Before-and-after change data
-- Opening Marker --
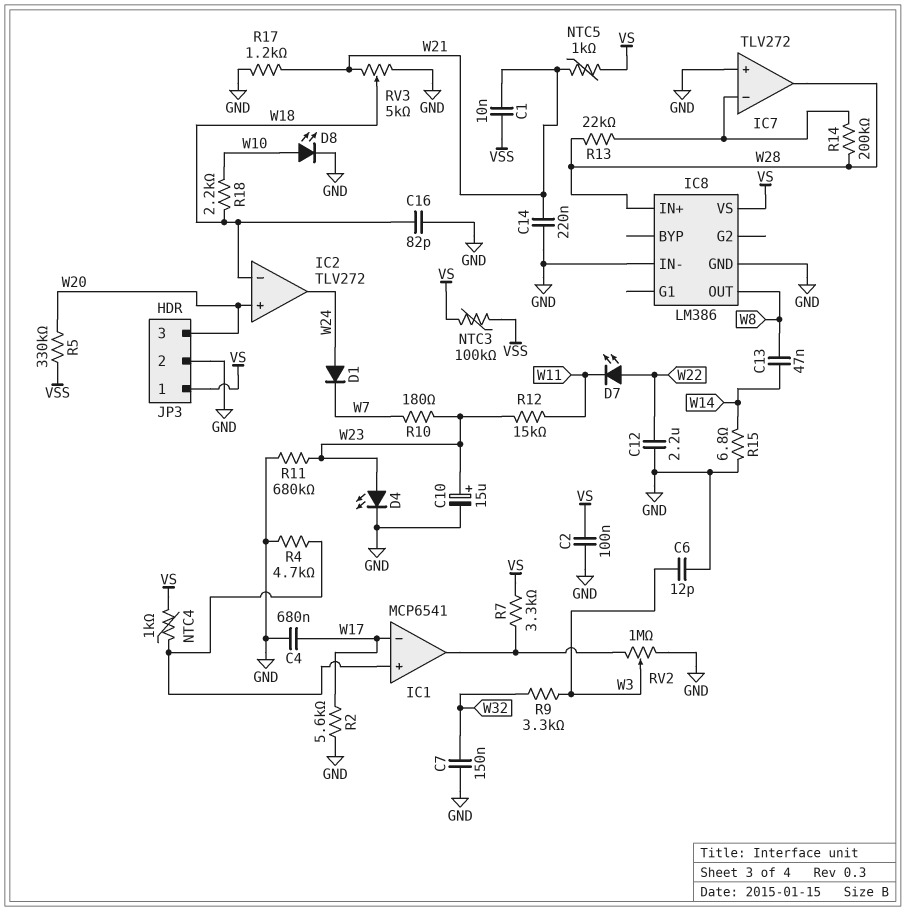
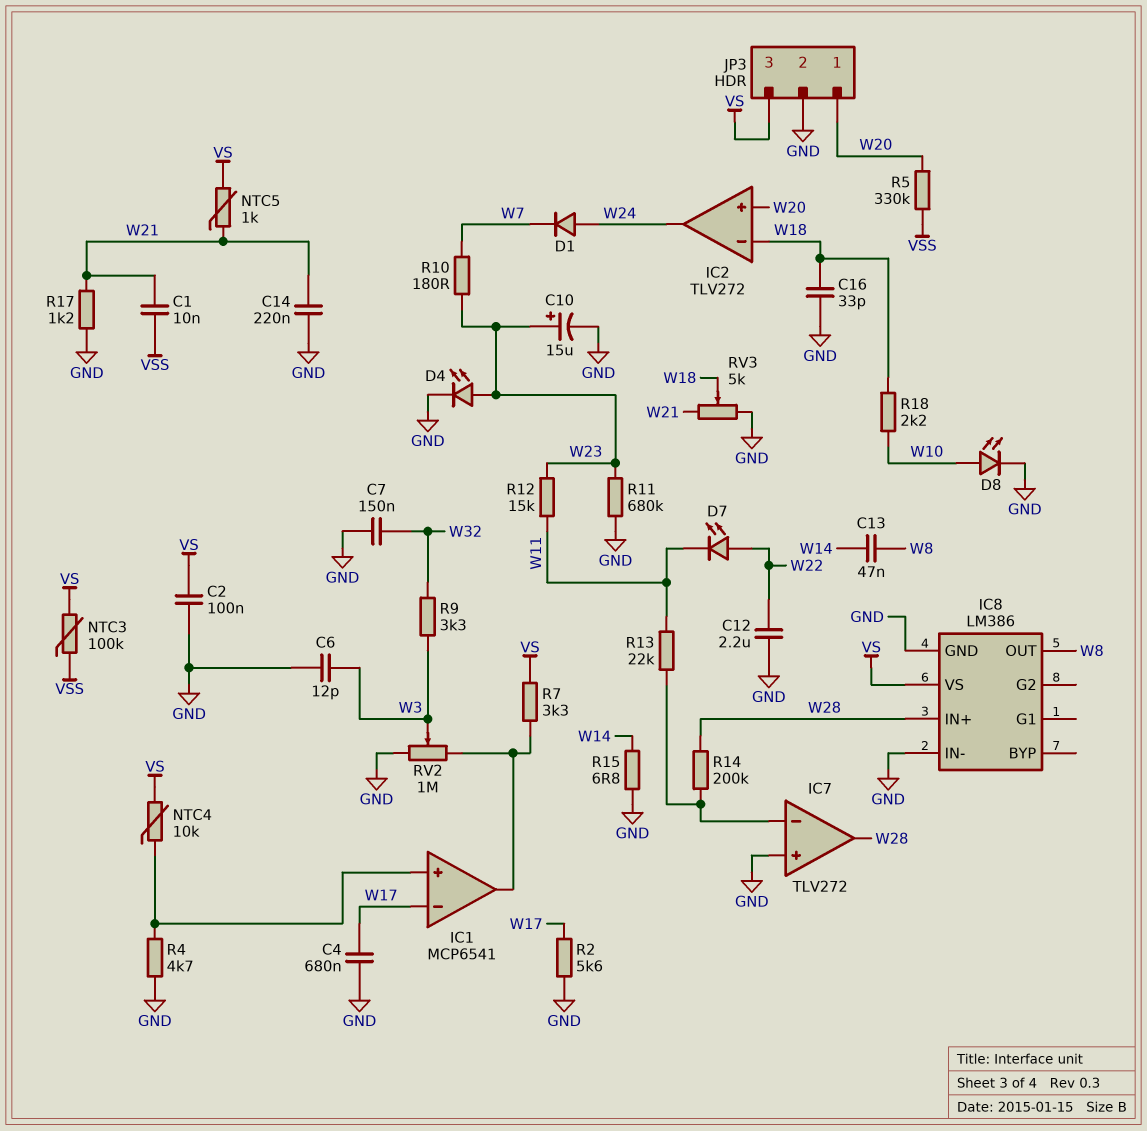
C16: 82pF (GND, W18) -> 33pF (GND, W18)
JP3 pin 1: VS -> W20
JP3 pin 3: W20 -> VS
NTC4: 1k (IC1/in+, VS) -> 10k (IC1/in+, VS)
R13: 22k (IC7/in-, W28) -> 22k (IC7/in-, W11)

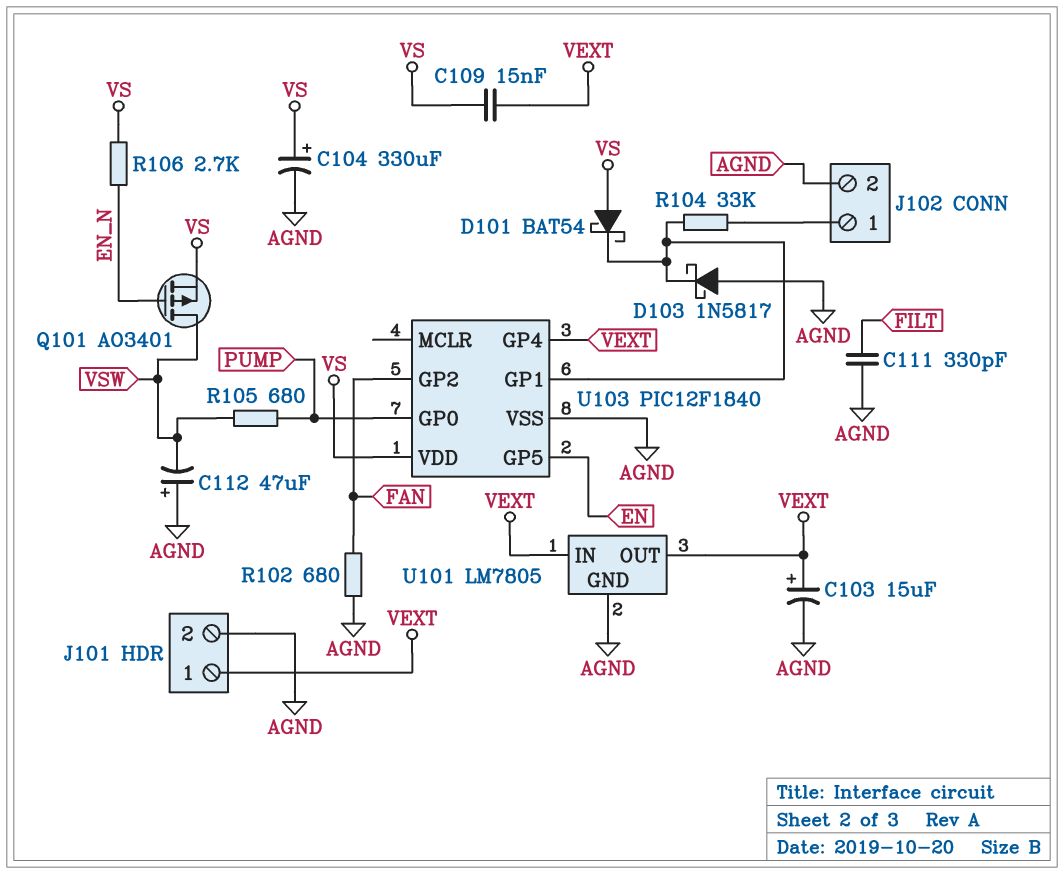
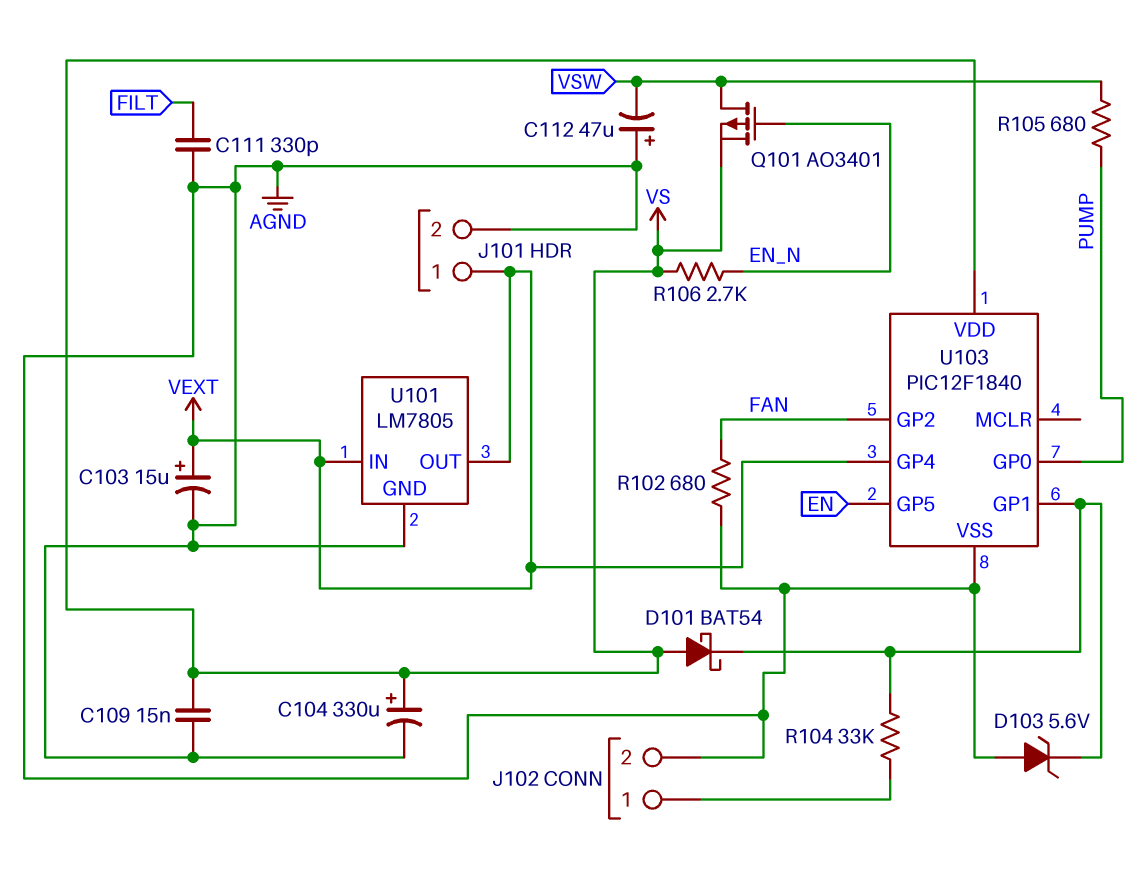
C109: 15nF (VEXT, VS) -> 15nF (AGND, VS)
D103: schottky 1N5817 (A AGND, K U103/GP1) -> zener 5.6V (A AGND, K U103/GP1)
-- Closing Marker --
WHAT NEEDS TO BE DONE | Show all lines above containing "AGND".

EXERCISE SOLUTION |
C109: 15nF (VEXT, VS) -> 15nF (AGND, VS)
D103: schottky 1N5817 (A AGND, K U103/GP1) -> zener 5.6V (A AGND, K U103/GP1)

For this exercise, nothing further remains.